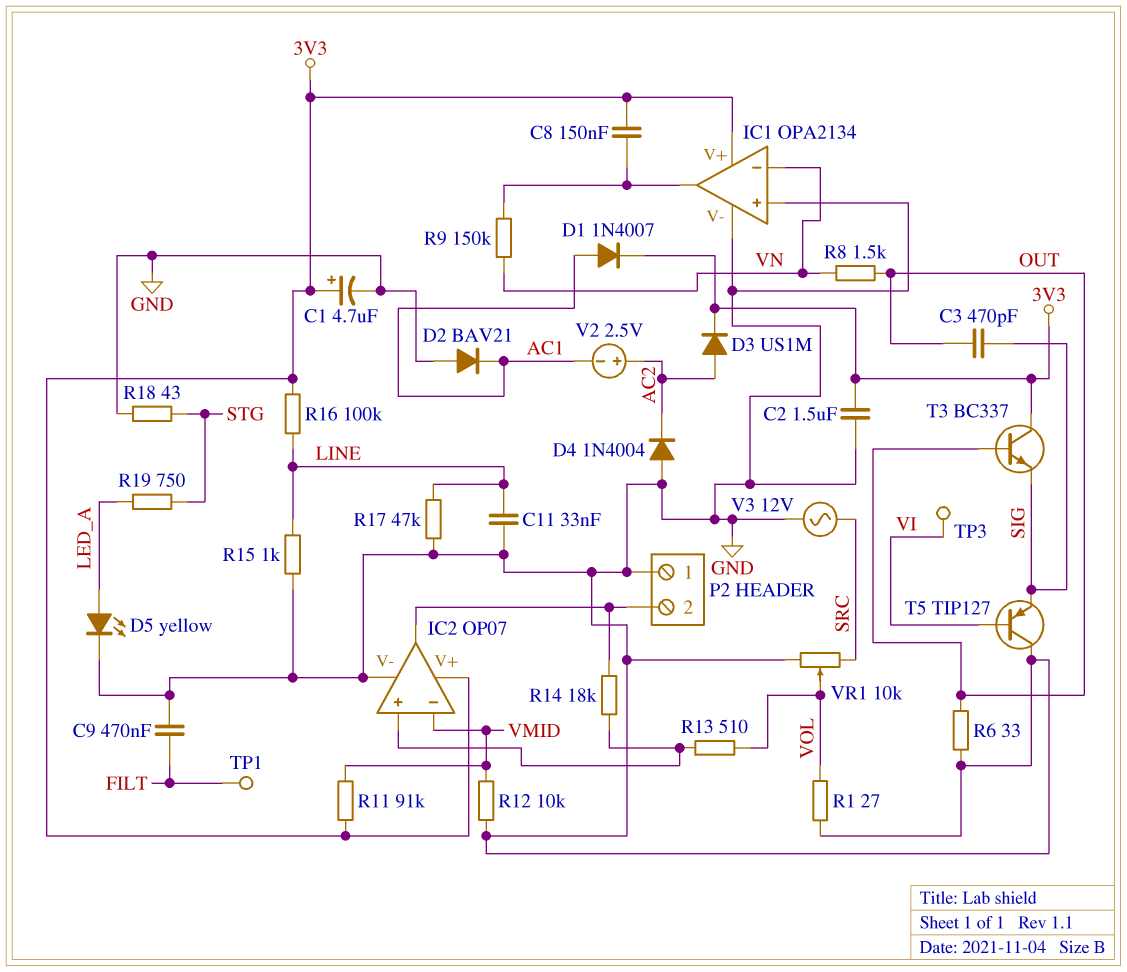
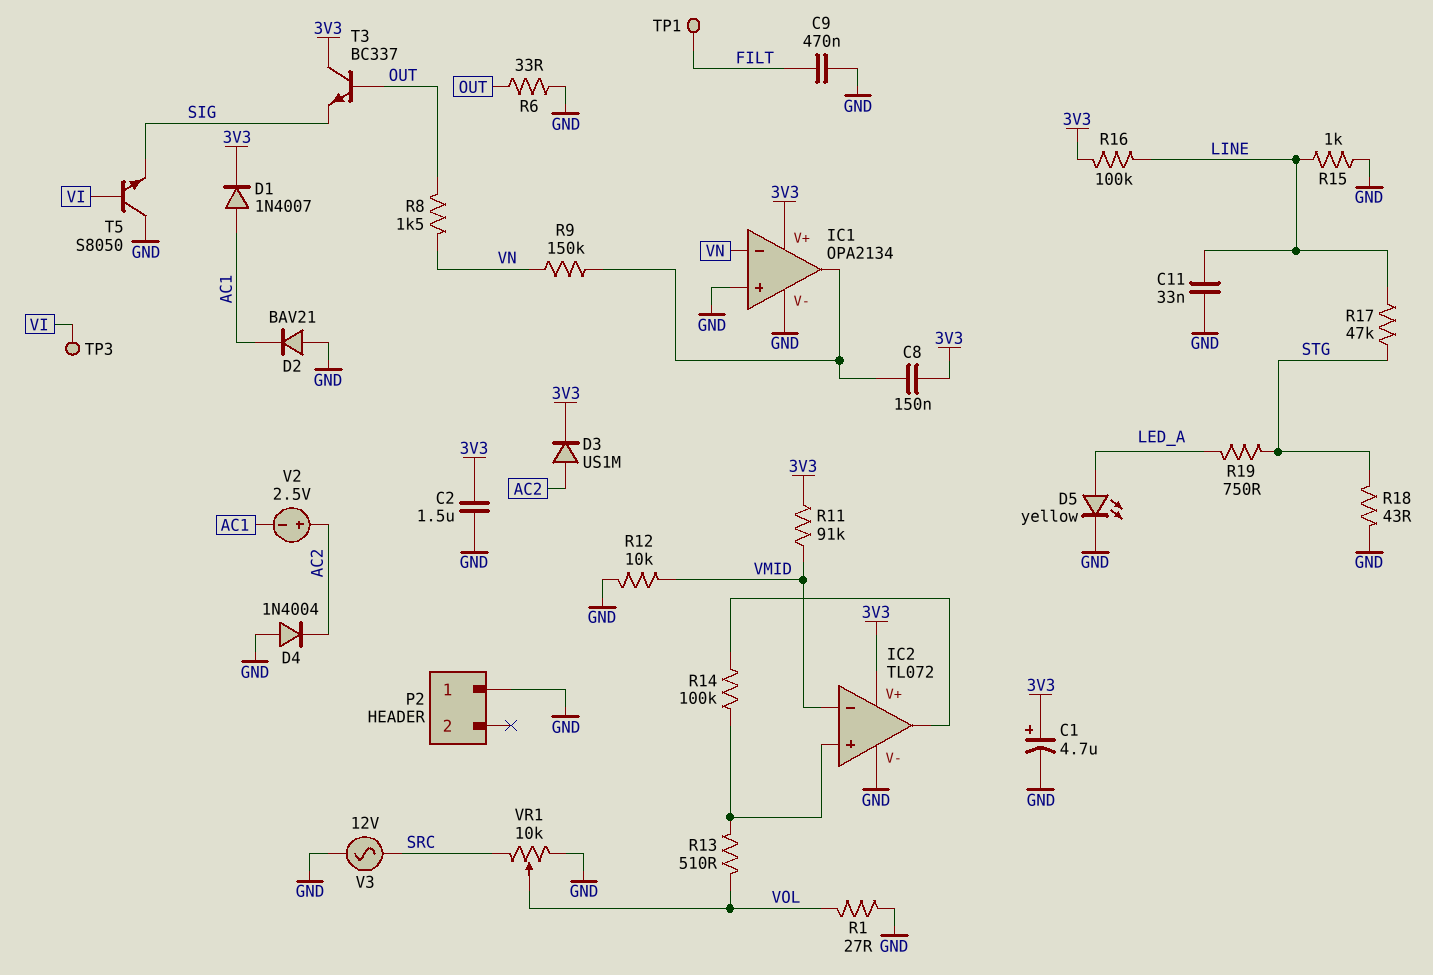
C3: 470pF (OUT, SIG) -> none
IC2: OP07 -> TL072
P2 pin 2: IC2/out -> none
R14: 18k (IC2/in+, IC2/out) -> 100k (IC2/in+, IC2/out)
R17: 47k (GND, LINE) -> 47k (LINE, STG)
T5: PNP TIP127 (B VI, C GND, E SIG) -> NPN S8050 (B VI, C GND, E SIG)

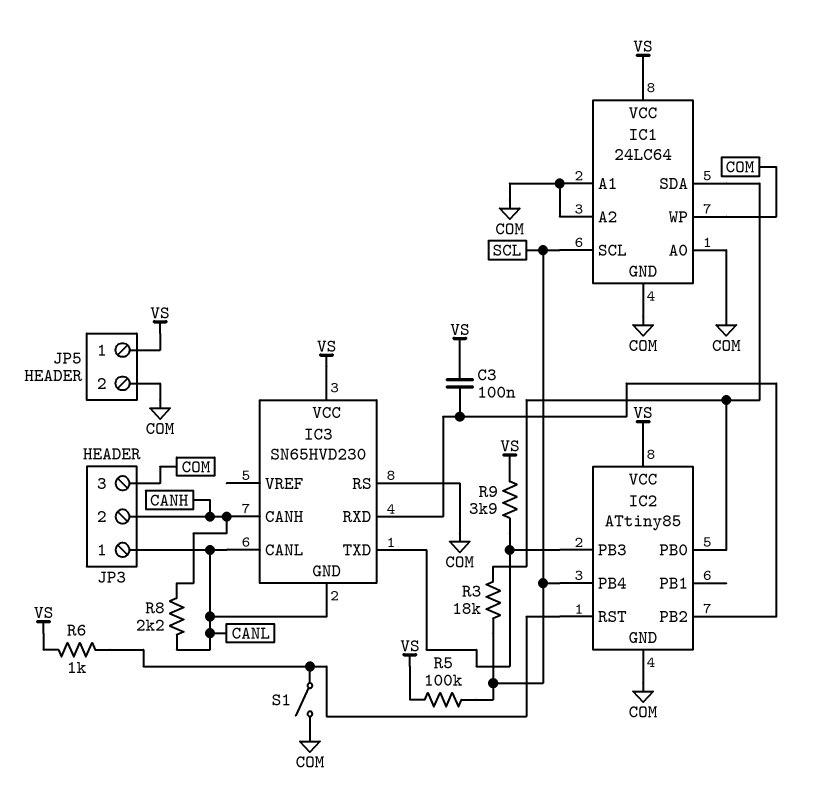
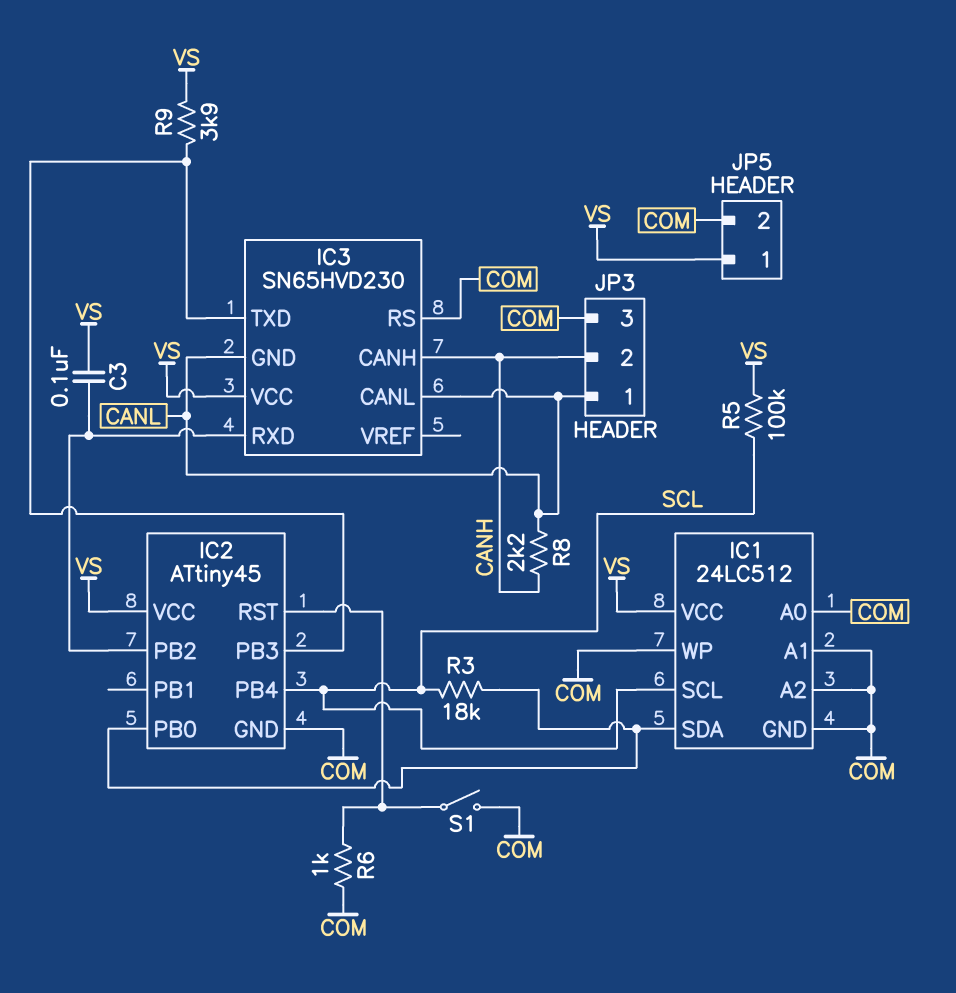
IC1: 24LC64 -> 24LC512
IC2: ATtiny85 -> ATtiny45
R6: 1k (IC2/RST, VS) -> 1k (COM, IC2/RST)

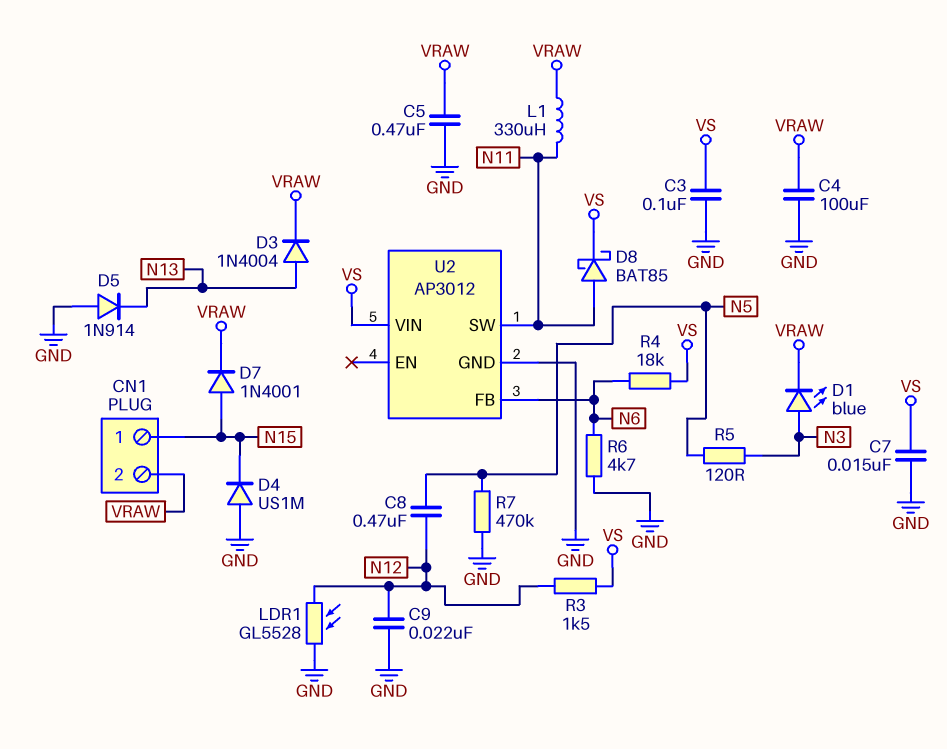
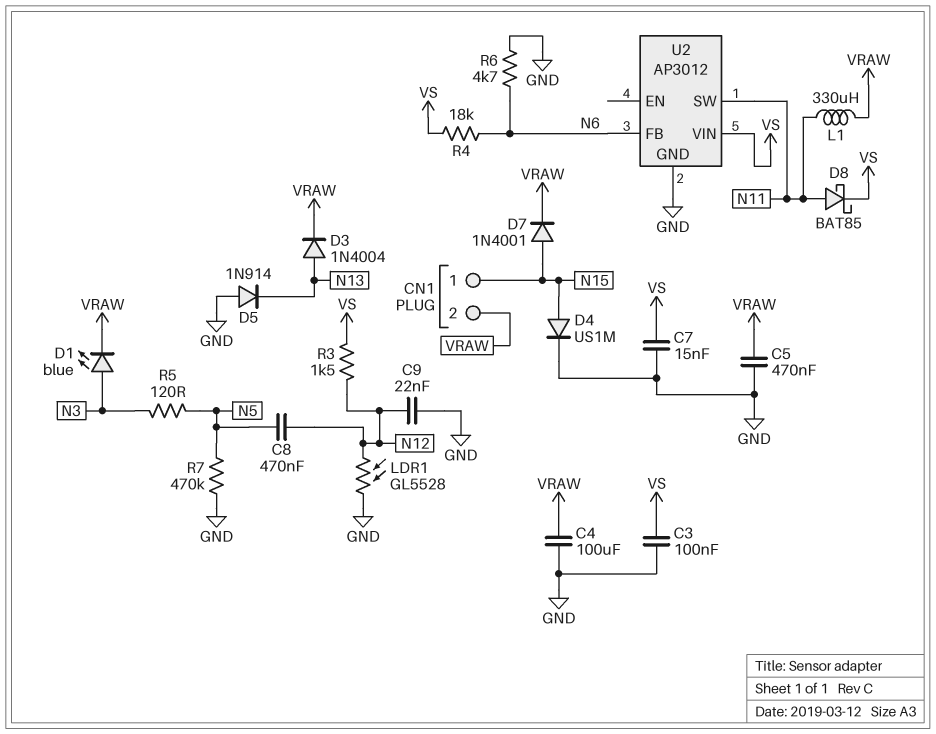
D4: diode US1M (A GND, K N15) -> diode US1M (A N15, K GND)

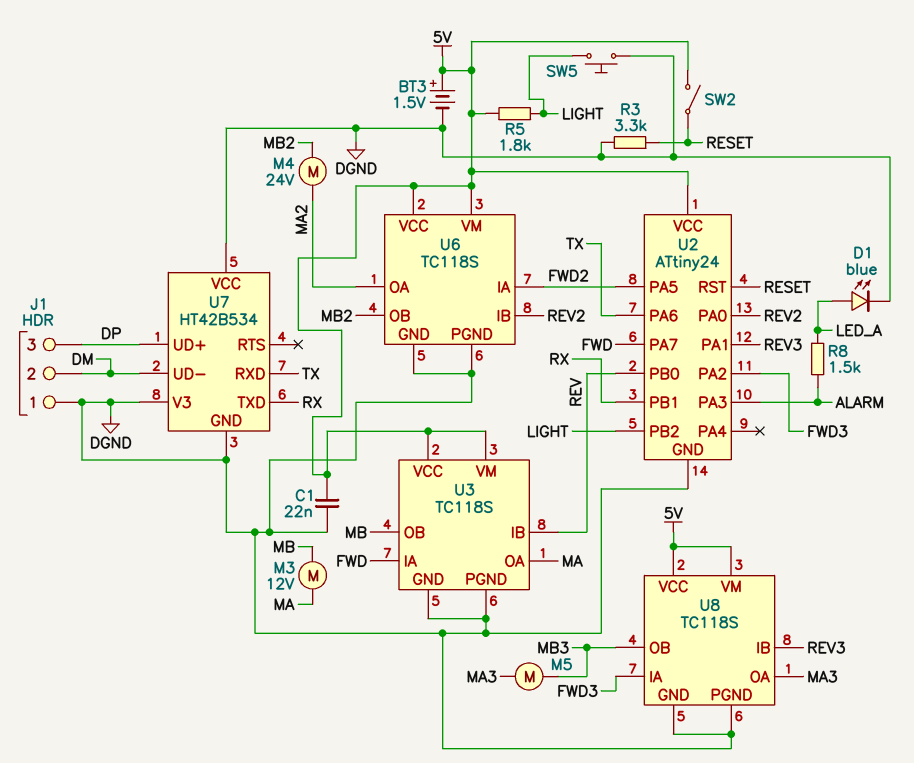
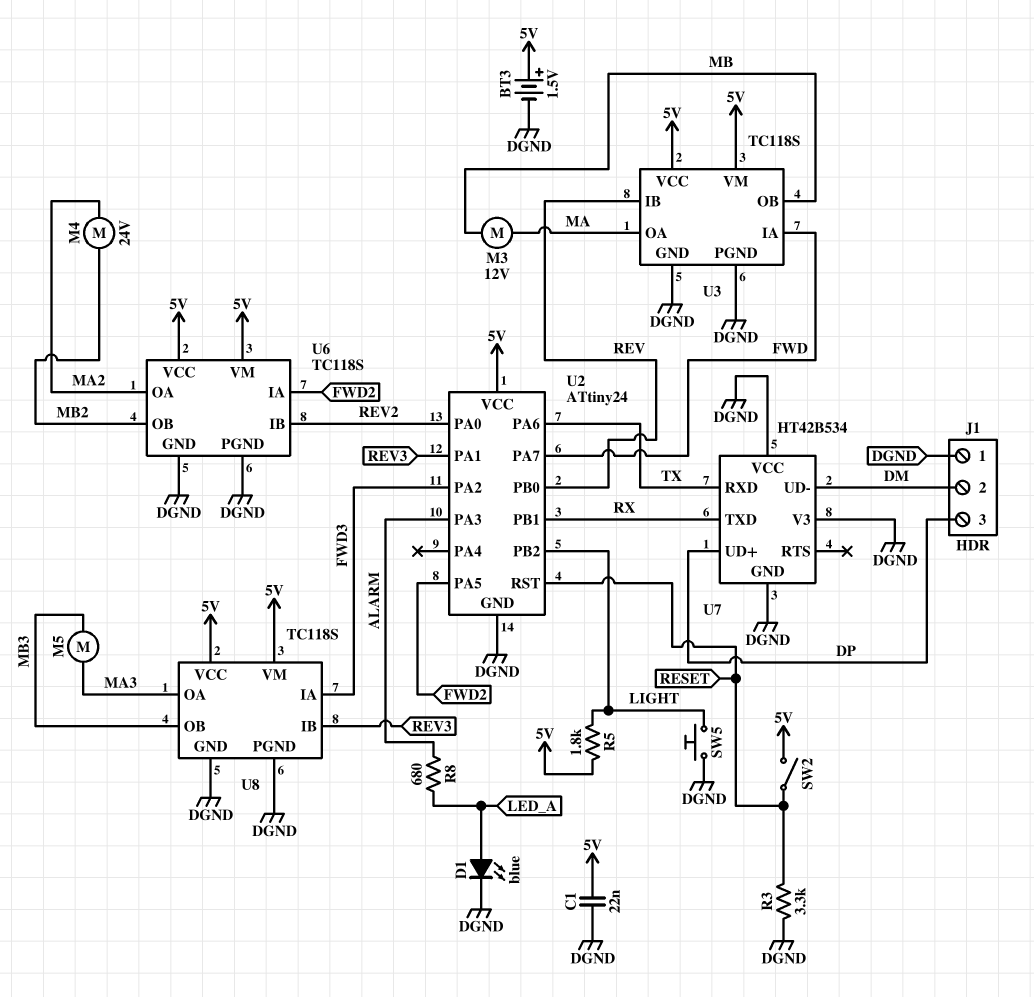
R8: 1.5k (ALARM, LED_A) -> 680 (ALARM, LED_A)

----

WORK INSTRUCTIONS:
Could you return each line, unchanged, from the line containing "R6: 1k (IC2/RST, VS) -> 1k (COM, IC2/RST)" through the last line of the entries above, leaving out the pictures?

EXERCISE ANSWER:
R6: 1k (IC2/RST, VS) -> 1k (COM, IC2/RST)

D4: diode US1M (A GND, K N15) -> diode US1M (A N15, K GND)

R8: 1.5k (ALARM, LED_A) -> 680 (ALARM, LED_A)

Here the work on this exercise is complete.